--- Given entries Enclosed Below ---

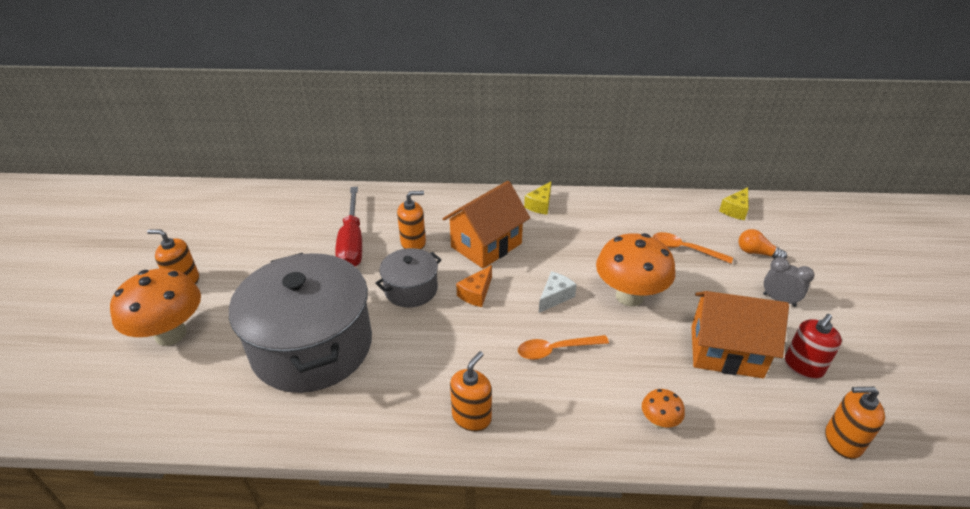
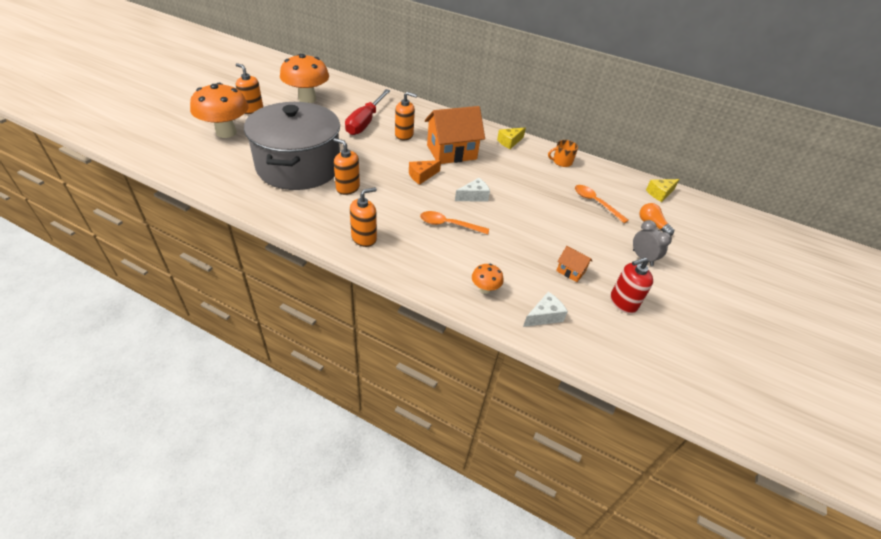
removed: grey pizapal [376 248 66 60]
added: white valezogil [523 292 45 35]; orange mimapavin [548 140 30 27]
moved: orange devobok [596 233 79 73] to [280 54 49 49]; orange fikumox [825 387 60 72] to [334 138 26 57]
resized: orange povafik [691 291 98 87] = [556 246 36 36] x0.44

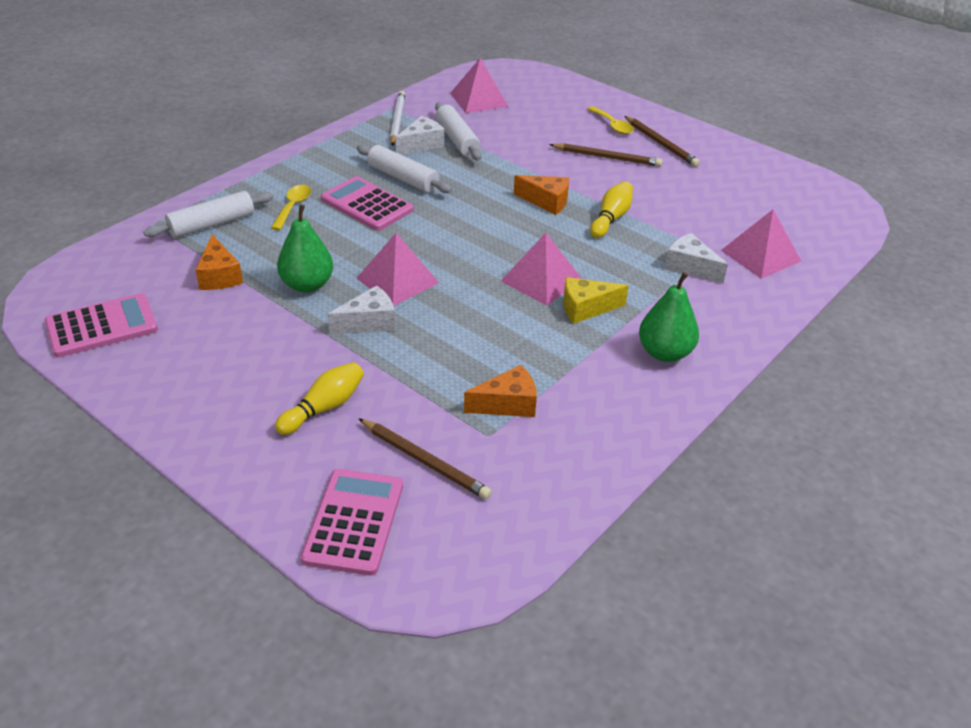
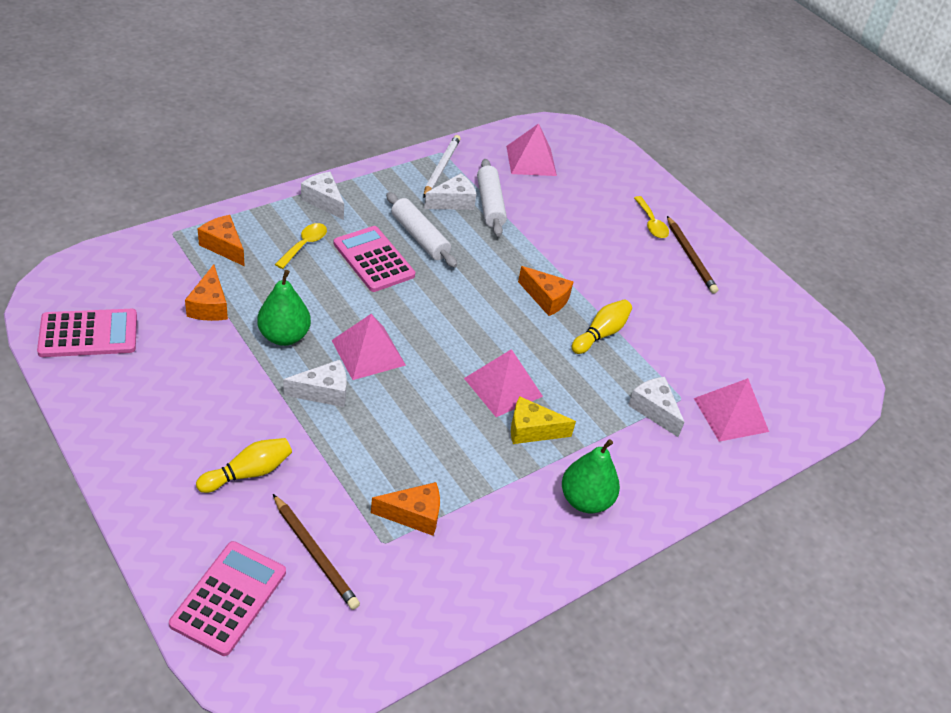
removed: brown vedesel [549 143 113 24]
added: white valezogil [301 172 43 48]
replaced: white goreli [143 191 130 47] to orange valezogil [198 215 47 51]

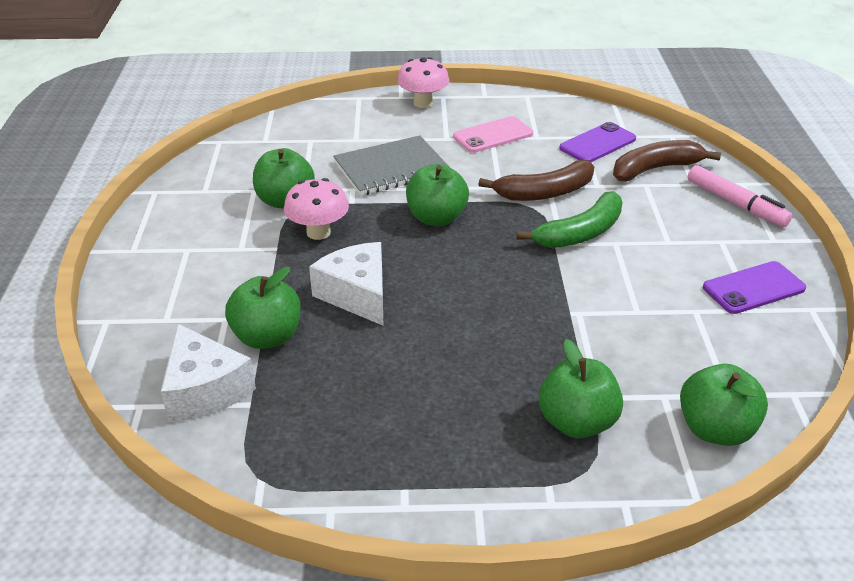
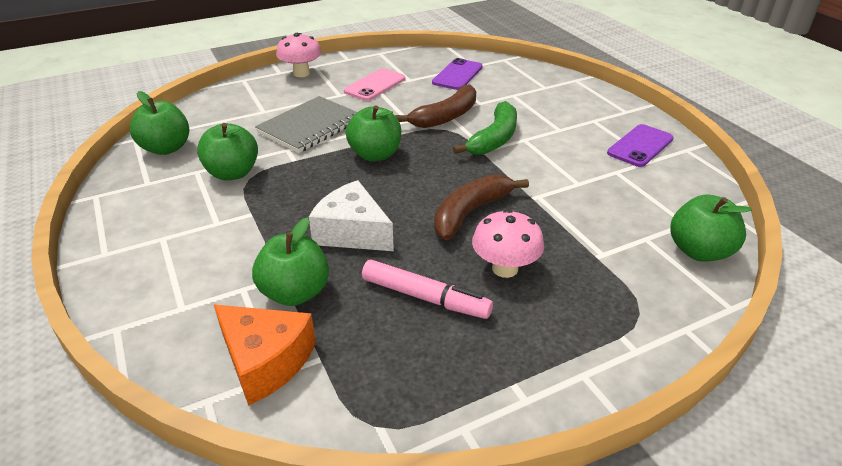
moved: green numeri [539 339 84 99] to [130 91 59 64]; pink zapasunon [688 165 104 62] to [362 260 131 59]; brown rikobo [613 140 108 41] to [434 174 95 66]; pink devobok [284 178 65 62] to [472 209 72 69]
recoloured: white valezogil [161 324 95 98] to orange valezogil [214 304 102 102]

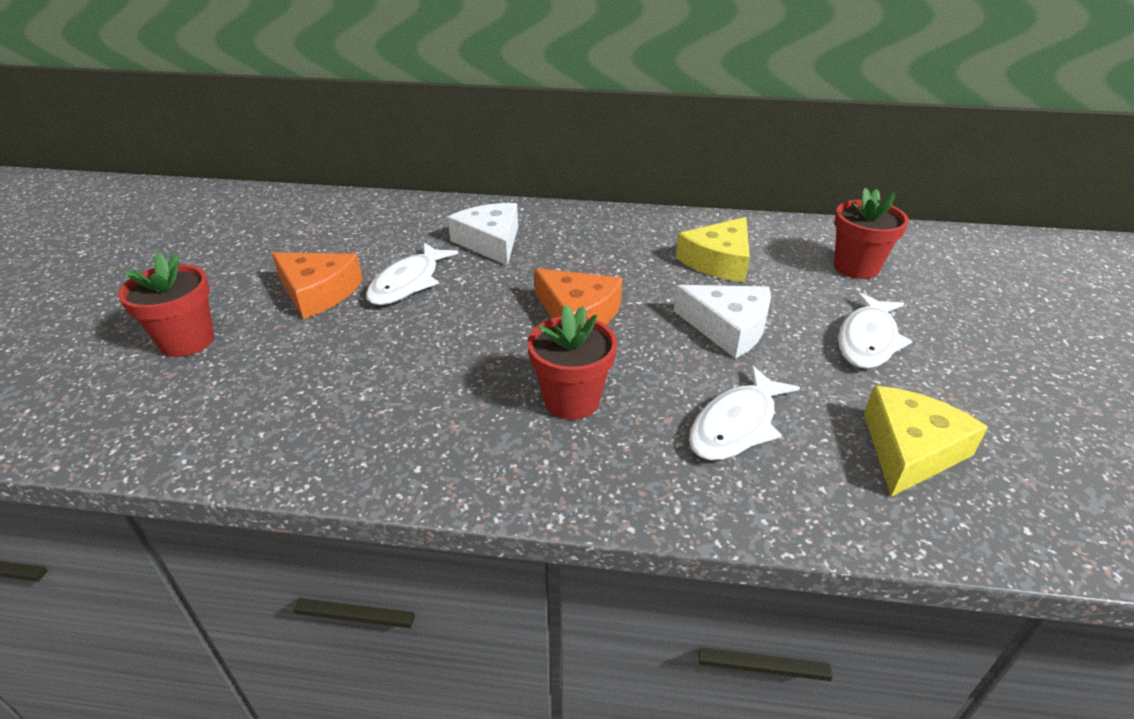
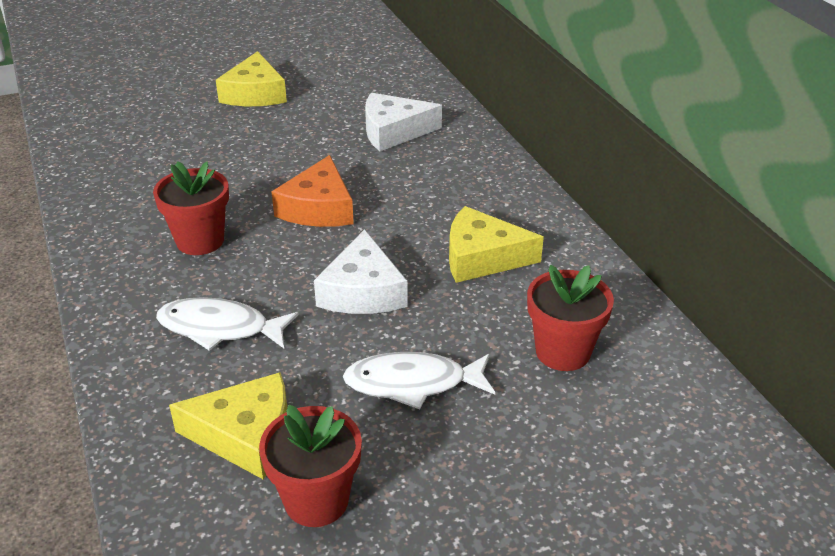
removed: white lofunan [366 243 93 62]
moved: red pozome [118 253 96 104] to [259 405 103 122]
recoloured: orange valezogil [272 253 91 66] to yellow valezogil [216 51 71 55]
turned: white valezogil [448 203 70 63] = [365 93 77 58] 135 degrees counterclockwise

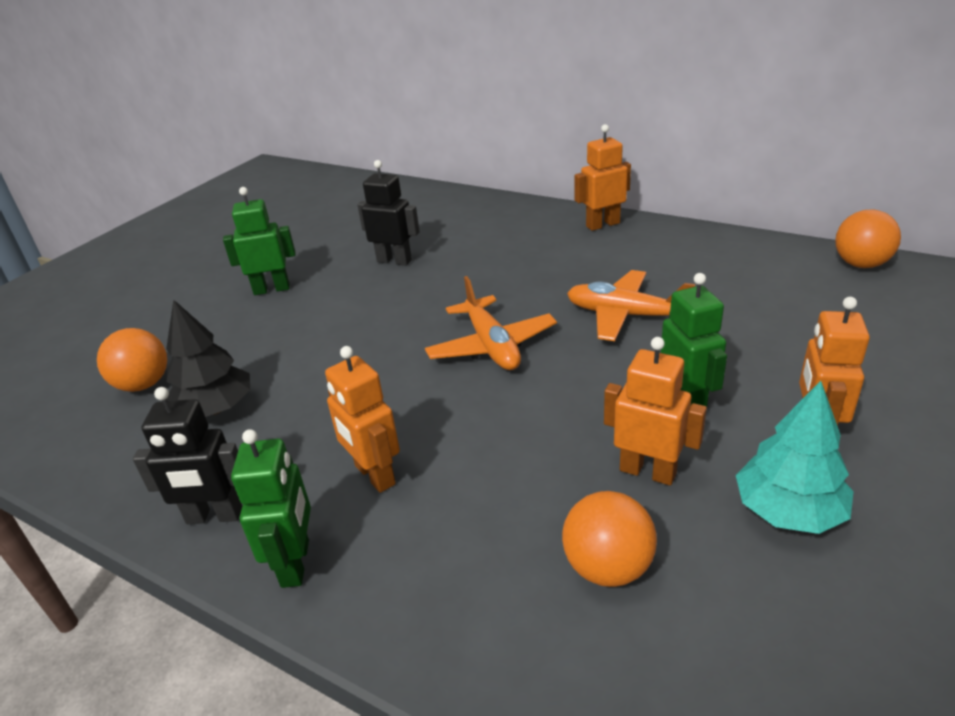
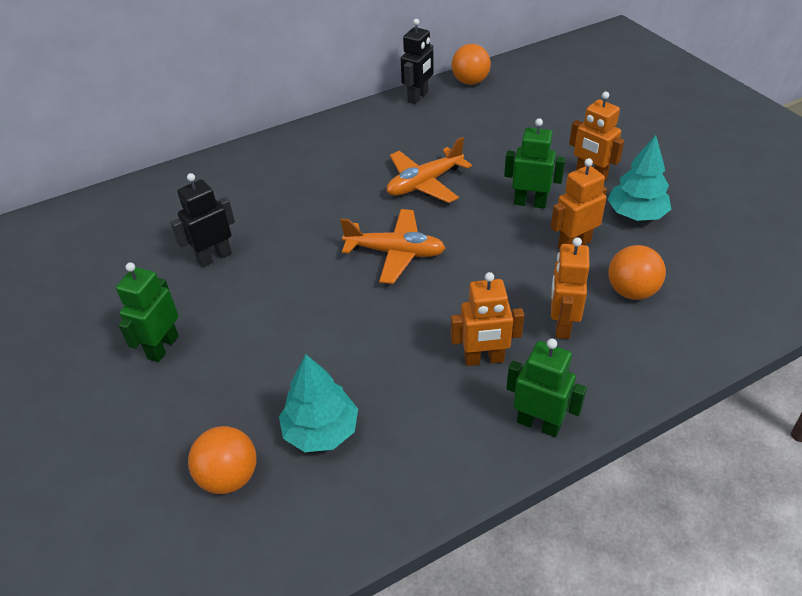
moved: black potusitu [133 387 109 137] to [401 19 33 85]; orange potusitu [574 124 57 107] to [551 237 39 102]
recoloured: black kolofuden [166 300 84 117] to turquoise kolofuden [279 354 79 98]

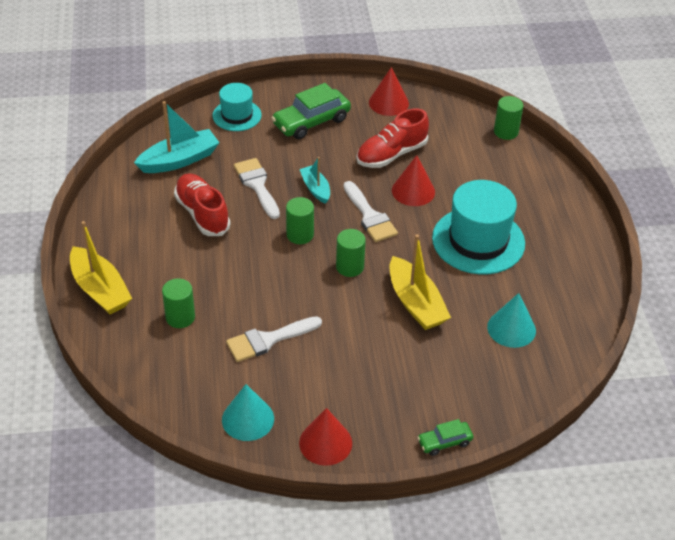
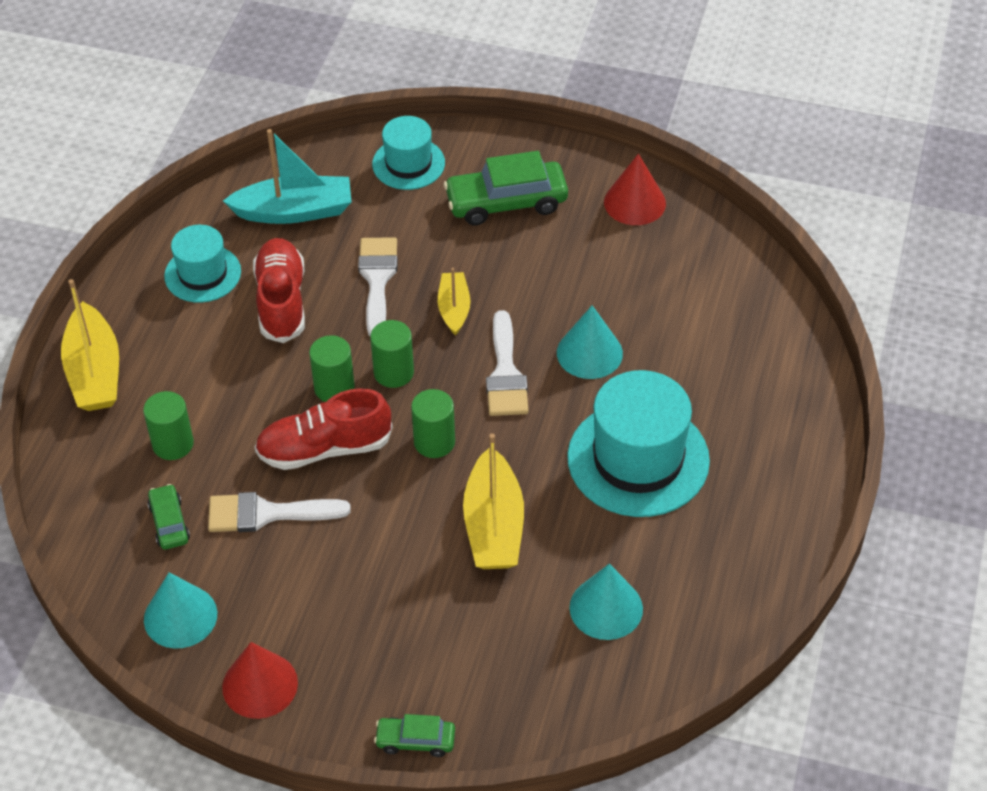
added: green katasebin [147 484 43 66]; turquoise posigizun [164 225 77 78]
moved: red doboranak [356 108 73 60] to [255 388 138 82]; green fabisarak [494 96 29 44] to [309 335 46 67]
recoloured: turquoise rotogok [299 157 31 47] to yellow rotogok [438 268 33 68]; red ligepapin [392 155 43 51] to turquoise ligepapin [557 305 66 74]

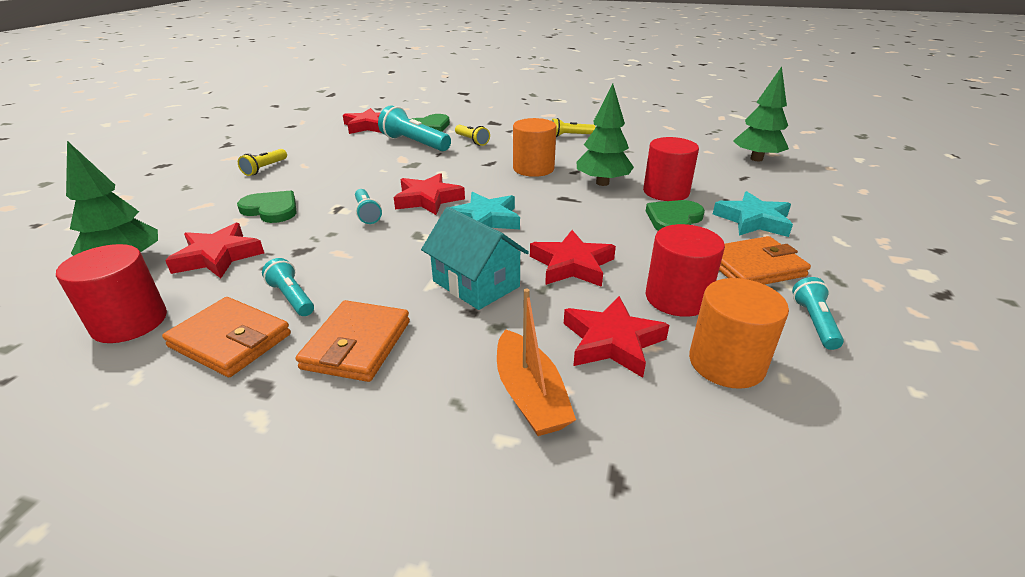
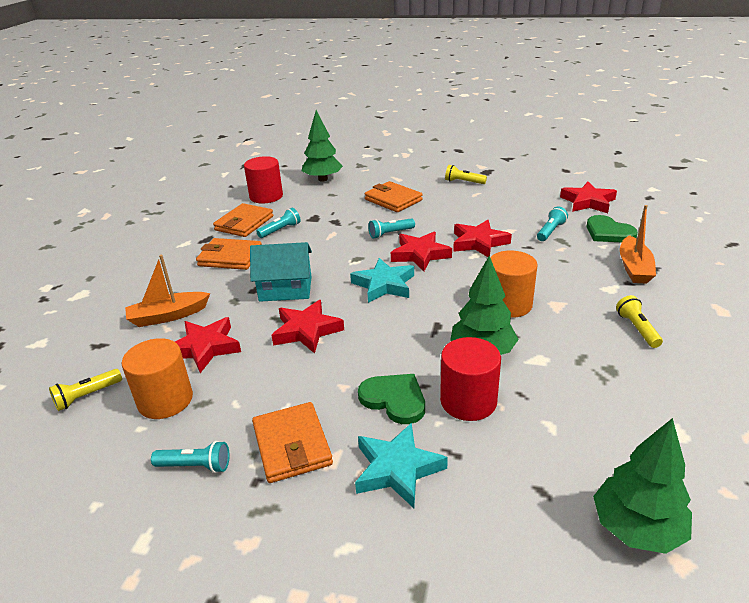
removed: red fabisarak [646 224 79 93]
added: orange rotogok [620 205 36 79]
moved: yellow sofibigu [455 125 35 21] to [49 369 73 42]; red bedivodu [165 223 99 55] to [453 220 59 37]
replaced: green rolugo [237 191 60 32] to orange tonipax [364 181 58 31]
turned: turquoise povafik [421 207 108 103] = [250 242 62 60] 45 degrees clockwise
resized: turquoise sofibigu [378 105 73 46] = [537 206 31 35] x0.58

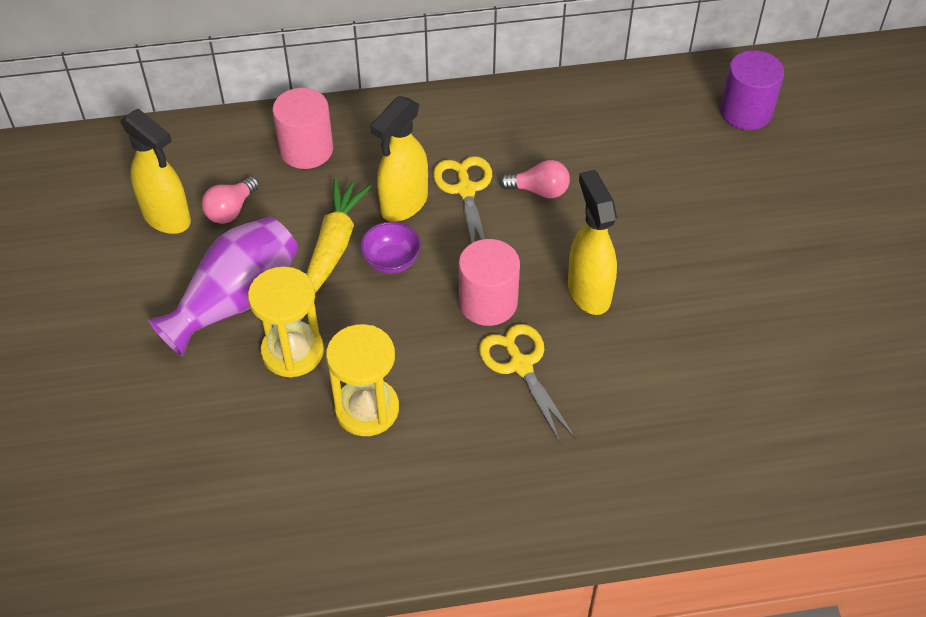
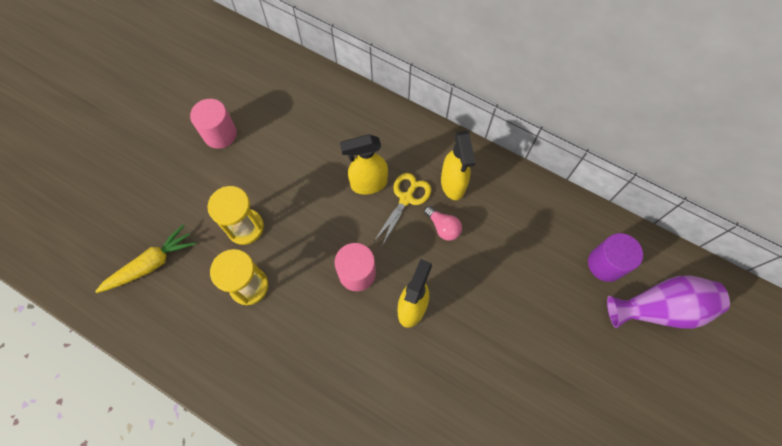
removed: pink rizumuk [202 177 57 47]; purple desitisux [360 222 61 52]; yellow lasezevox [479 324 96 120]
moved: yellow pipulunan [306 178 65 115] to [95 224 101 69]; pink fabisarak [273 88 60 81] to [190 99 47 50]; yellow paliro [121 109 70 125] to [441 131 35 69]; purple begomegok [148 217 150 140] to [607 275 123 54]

--- End of Enclosed Given entries ---

◆ **To do**
Pictures stay out, but every record above is to be returned exactly.

◆ **Solution for this exercise**
removed: grey pizapal [376 248 66 60]
added: white valezogil [523 292 45 35]; orange mimapavin [548 140 30 27]
moved: orange devobok [596 233 79 73] to [280 54 49 49]; orange fikumox [825 387 60 72] to [334 138 26 57]
resized: orange povafik [691 291 98 87] = [556 246 36 36] x0.44

removed: brown vedesel [549 143 113 24]
added: white valezogil [301 172 43 48]
replaced: white goreli [143 191 130 47] to orange valezogil [198 215 47 51]

moved: green numeri [539 339 84 99] to [130 91 59 64]; pink zapasunon [688 165 104 62] to [362 260 131 59]; brown rikobo [613 140 108 41] to [434 174 95 66]; pink devobok [284 178 65 62] to [472 209 72 69]
recoloured: white valezogil [161 324 95 98] to orange valezogil [214 304 102 102]

removed: white lofunan [366 243 93 62]
moved: red pozome [118 253 96 104] to [259 405 103 122]
recoloured: orange valezogil [272 253 91 66] to yellow valezogil [216 51 71 55]
turned: white valezogil [448 203 70 63] = [365 93 77 58] 135 degrees counterclockwise

moved: black potusitu [133 387 109 137] to [401 19 33 85]; orange potusitu [574 124 57 107] to [551 237 39 102]
recoloured: black kolofuden [166 300 84 117] to turquoise kolofuden [279 354 79 98]

added: green katasebin [147 484 43 66]; turquoise posigizun [164 225 77 78]
moved: red doboranak [356 108 73 60] to [255 388 138 82]; green fabisarak [494 96 29 44] to [309 335 46 67]
recoloured: turquoise rotogok [299 157 31 47] to yellow rotogok [438 268 33 68]; red ligepapin [392 155 43 51] to turquoise ligepapin [557 305 66 74]

removed: red fabisarak [646 224 79 93]
added: orange rotogok [620 205 36 79]
moved: yellow sofibigu [455 125 35 21] to [49 369 73 42]; red bedivodu [165 223 99 55] to [453 220 59 37]
replaced: green rolugo [237 191 60 32] to orange tonipax [364 181 58 31]
turned: turquoise povafik [421 207 108 103] = [250 242 62 60] 45 degrees clockwise
resized: turquoise sofibigu [378 105 73 46] = [537 206 31 35] x0.58

removed: pink rizumuk [202 177 57 47]; purple desitisux [360 222 61 52]; yellow lasezevox [479 324 96 120]
moved: yellow pipulunan [306 178 65 115] to [95 224 101 69]; pink fabisarak [273 88 60 81] to [190 99 47 50]; yellow paliro [121 109 70 125] to [441 131 35 69]; purple begomegok [148 217 150 140] to [607 275 123 54]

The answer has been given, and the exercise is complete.